** Information supplied follows **

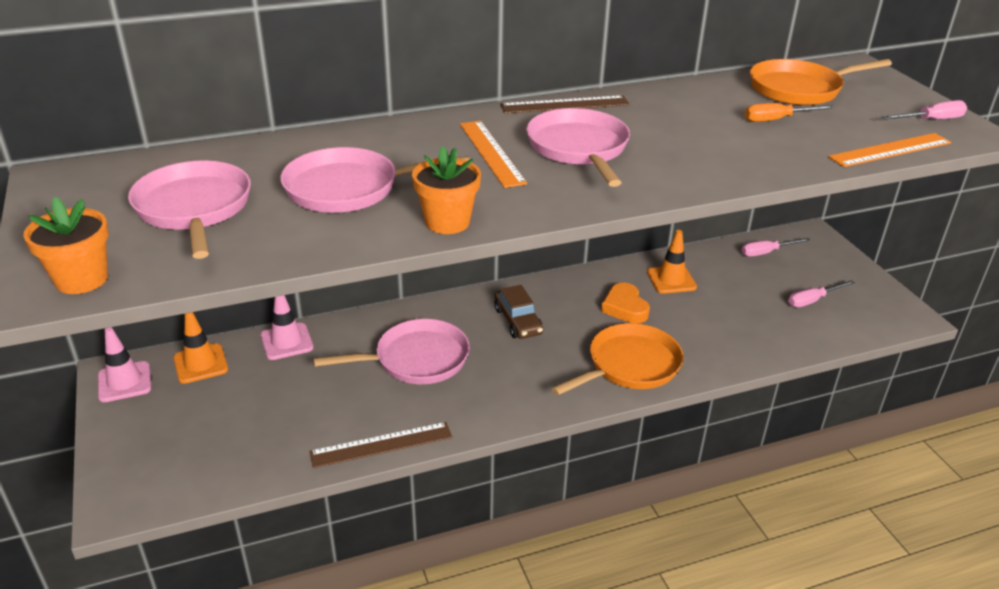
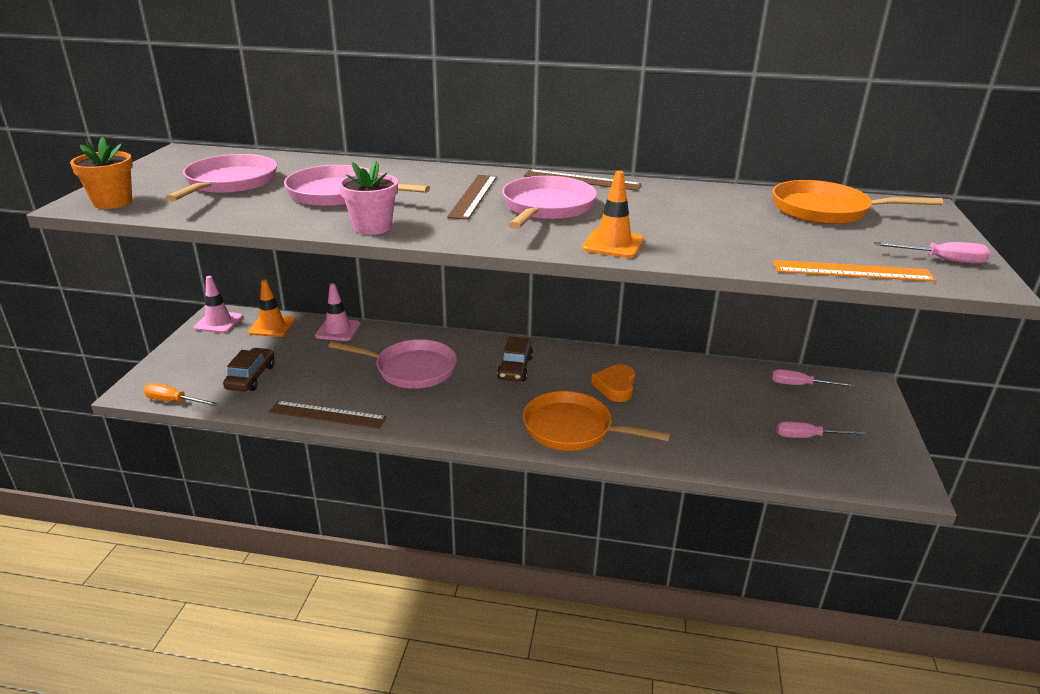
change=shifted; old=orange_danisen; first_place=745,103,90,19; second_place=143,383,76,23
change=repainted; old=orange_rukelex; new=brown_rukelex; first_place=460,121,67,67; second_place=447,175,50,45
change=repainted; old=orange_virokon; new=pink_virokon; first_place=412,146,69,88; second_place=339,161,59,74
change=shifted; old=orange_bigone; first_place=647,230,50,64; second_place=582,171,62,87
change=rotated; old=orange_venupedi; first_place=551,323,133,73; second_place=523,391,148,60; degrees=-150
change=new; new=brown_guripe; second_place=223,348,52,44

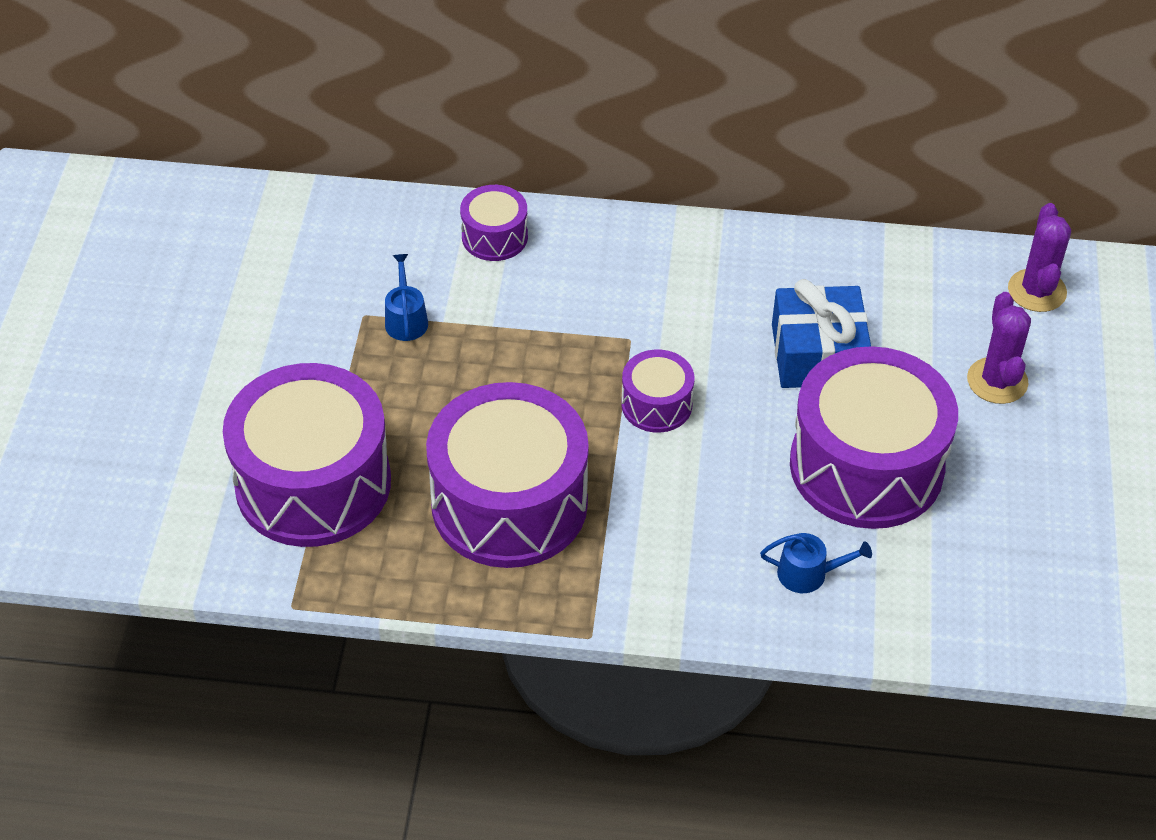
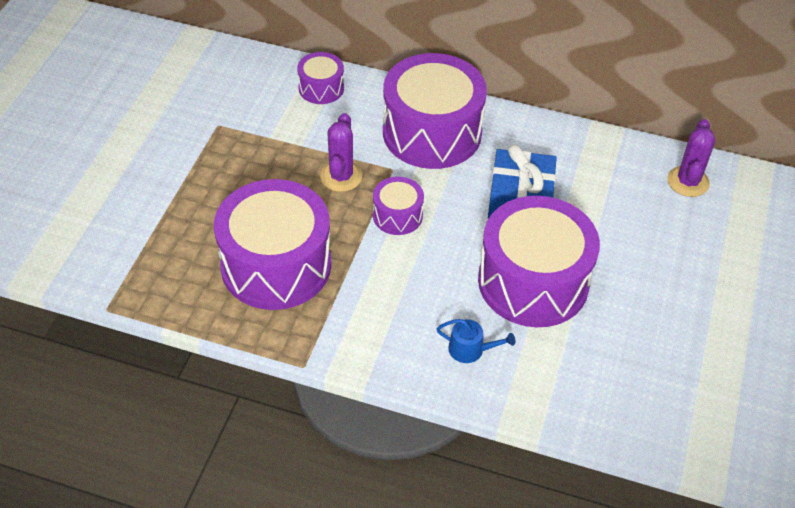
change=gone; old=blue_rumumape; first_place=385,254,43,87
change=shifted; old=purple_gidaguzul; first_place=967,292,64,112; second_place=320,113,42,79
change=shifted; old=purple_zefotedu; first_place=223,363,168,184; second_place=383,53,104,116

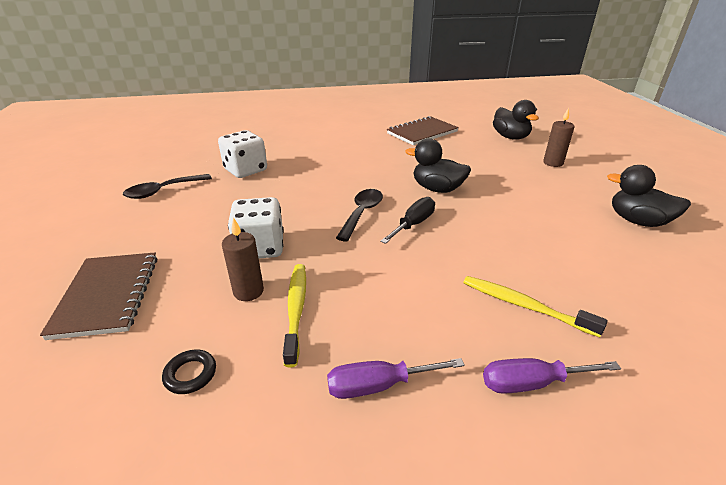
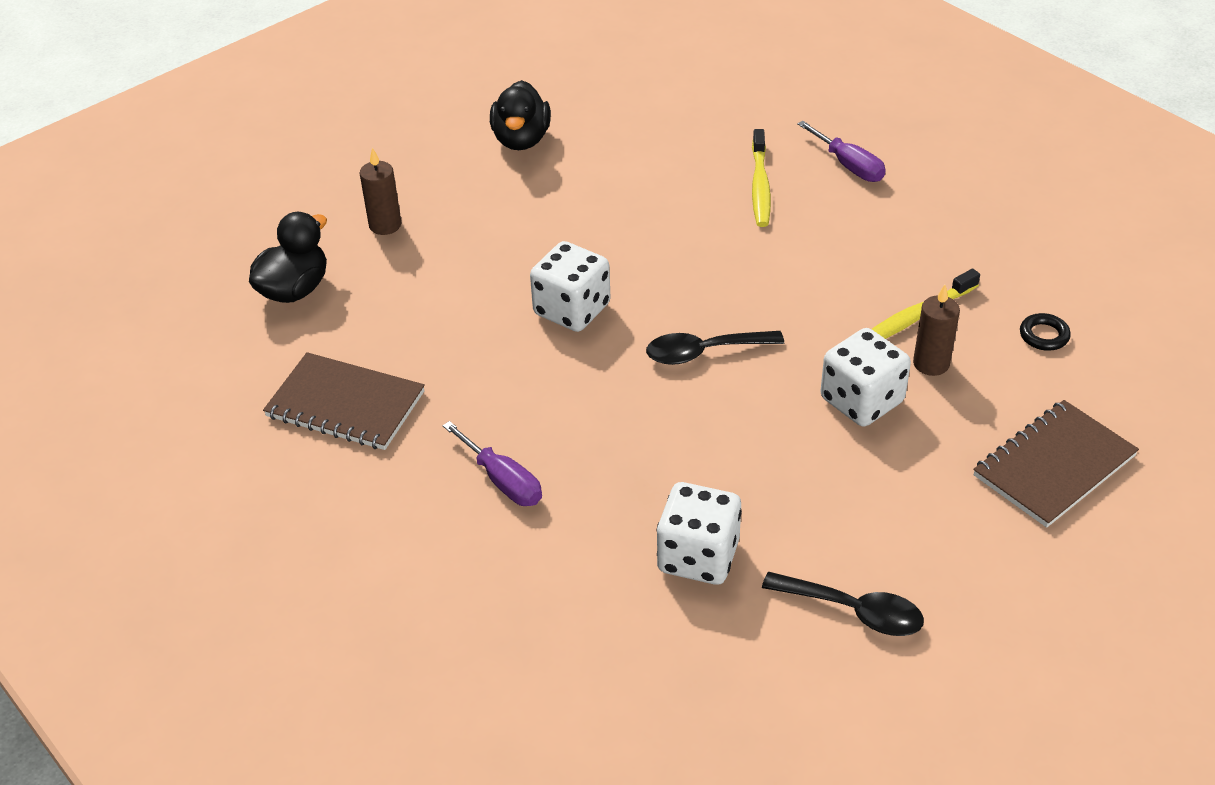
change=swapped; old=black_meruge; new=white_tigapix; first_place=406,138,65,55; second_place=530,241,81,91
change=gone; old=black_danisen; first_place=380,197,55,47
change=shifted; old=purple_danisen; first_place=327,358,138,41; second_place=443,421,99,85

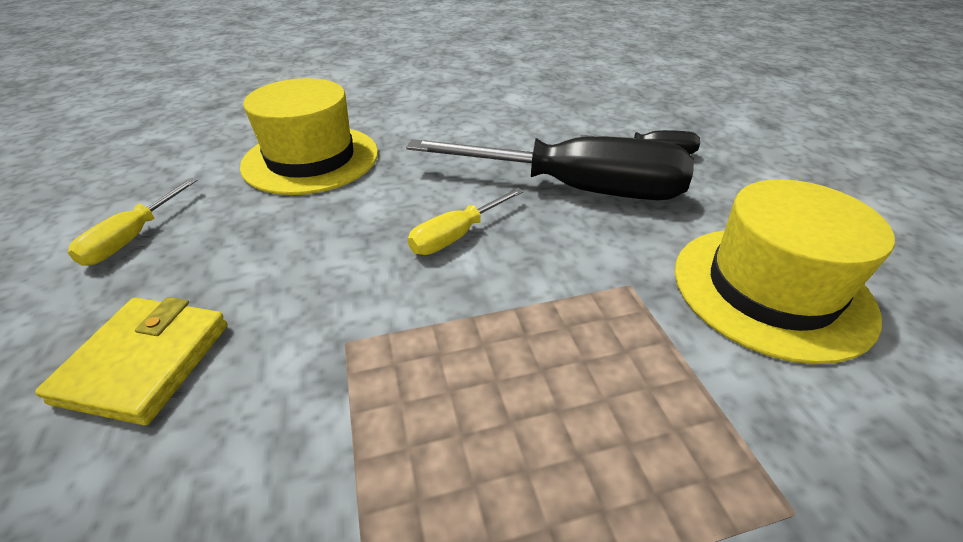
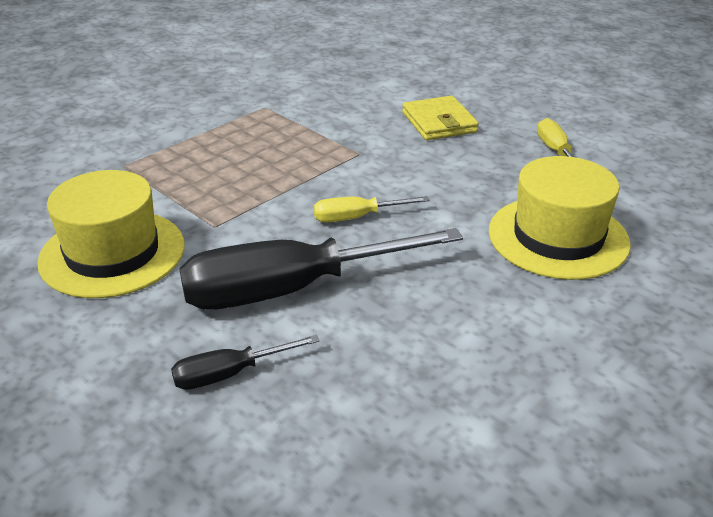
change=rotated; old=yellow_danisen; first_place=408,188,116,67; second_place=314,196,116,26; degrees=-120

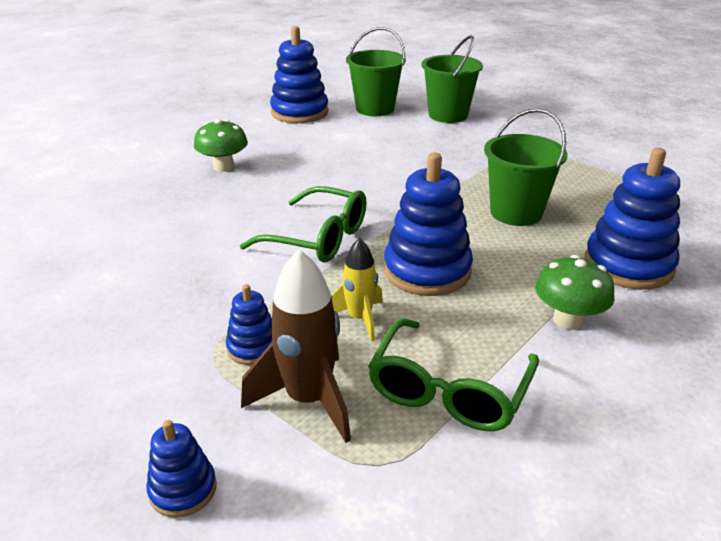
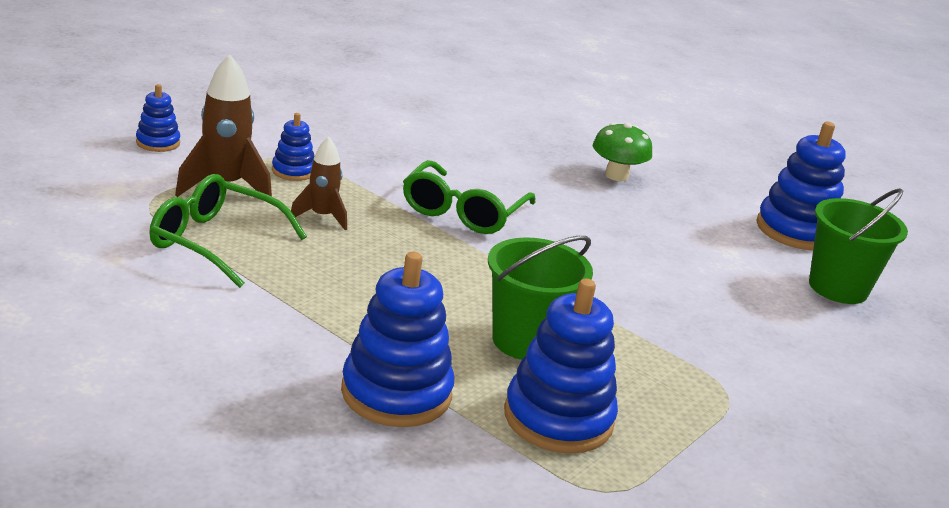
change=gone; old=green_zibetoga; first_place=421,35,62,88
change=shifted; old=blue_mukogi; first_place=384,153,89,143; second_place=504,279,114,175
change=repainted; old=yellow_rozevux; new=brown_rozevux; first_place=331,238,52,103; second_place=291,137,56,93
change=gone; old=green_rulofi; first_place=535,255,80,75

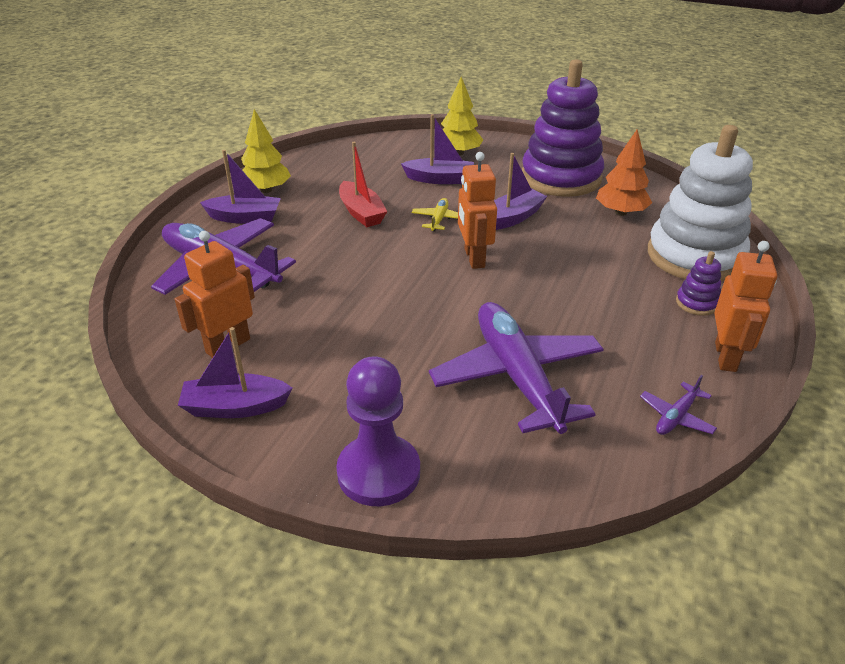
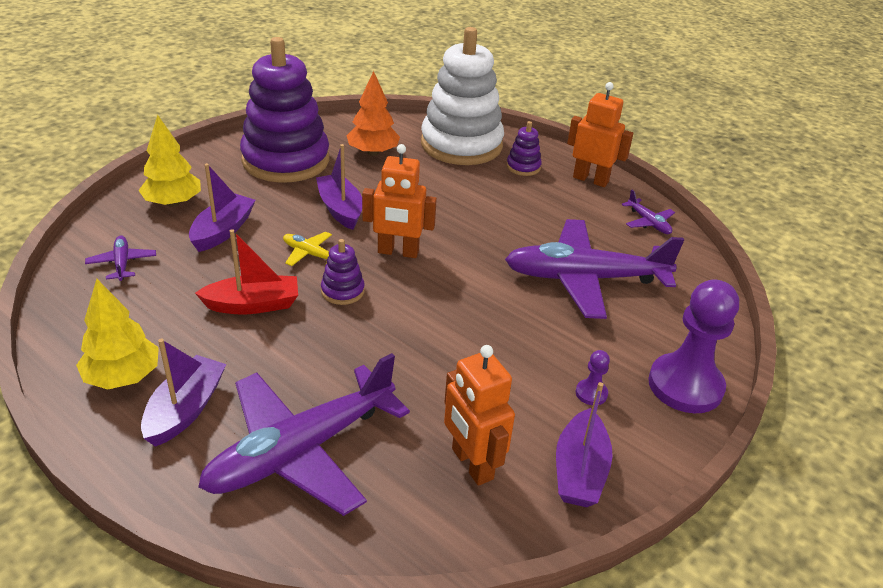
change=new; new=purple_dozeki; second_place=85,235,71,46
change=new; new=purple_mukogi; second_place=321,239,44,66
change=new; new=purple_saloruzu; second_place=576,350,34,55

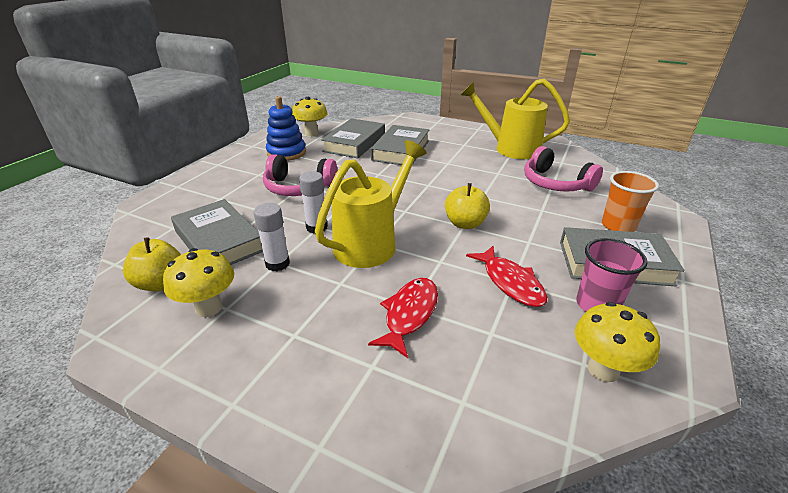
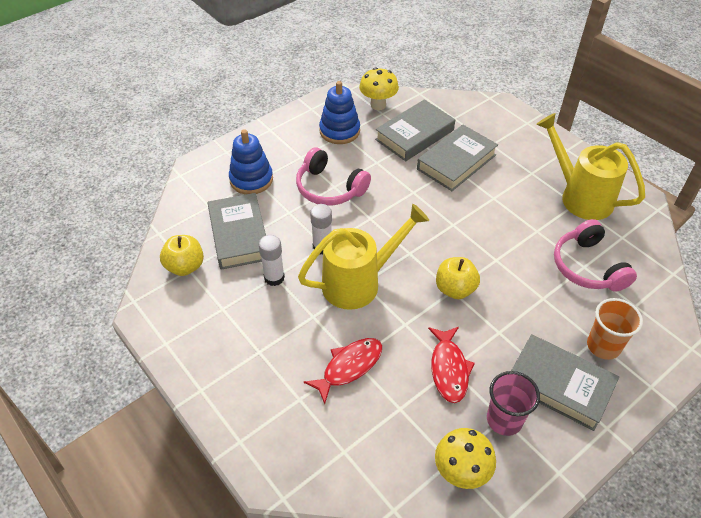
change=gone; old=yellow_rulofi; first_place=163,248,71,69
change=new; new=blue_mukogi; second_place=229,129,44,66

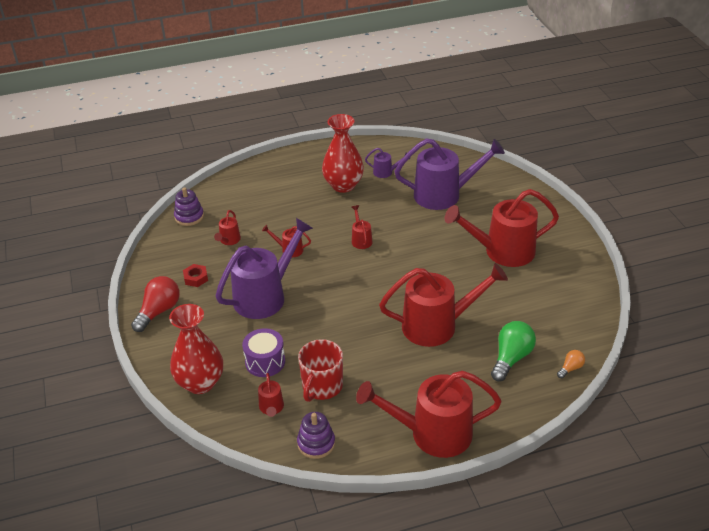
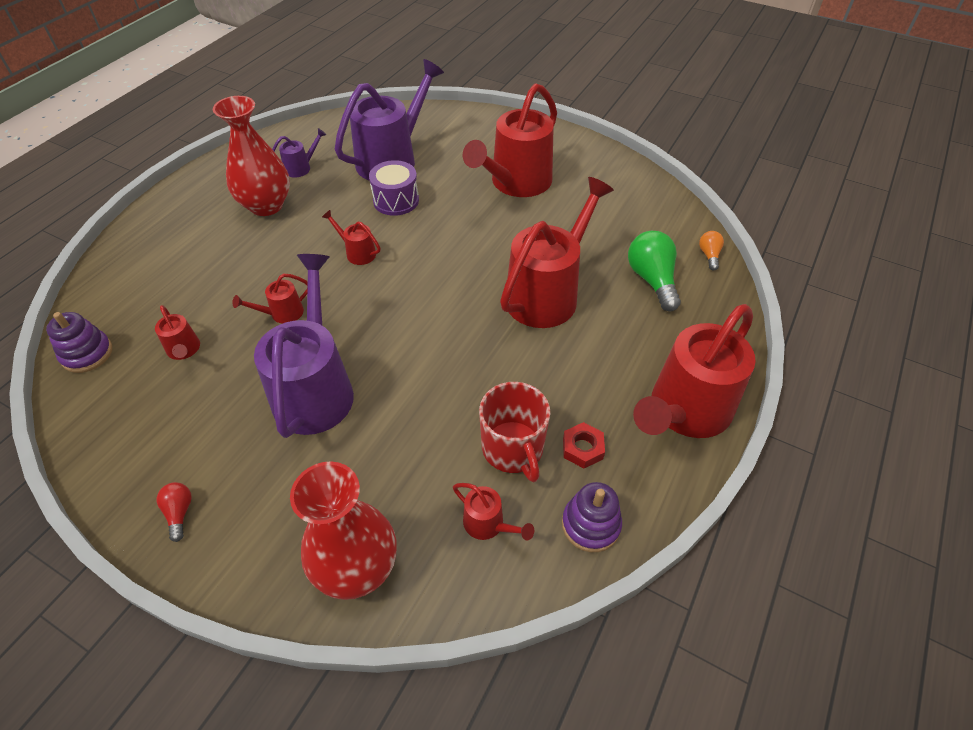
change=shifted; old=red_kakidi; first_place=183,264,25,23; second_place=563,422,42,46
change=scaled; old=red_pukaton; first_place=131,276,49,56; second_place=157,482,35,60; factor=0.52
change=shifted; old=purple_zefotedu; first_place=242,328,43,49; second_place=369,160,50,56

** End of Information supplied **

## Directions
Only the lines above starting at the one containing "change=repainted; old=orange_rukelex; new=brown_rukelex;" and ending at the one containing "change=rotated; old=orange_venupedi; first_place=551,323,133,73;", both included, are to be returned, exactly as they read.

## Finished task
change=repainted; old=orange_rukelex; new=brown_rukelex; first_place=460,121,67,67; second_place=447,175,50,45
change=repainted; old=orange_virokon; new=pink_virokon; first_place=412,146,69,88; second_place=339,161,59,74
change=shifted; old=orange_bigone; first_place=647,230,50,64; second_place=582,171,62,87
change=rotated; old=orange_venupedi; first_place=551,323,133,73; second_place=523,391,148,60; degrees=-150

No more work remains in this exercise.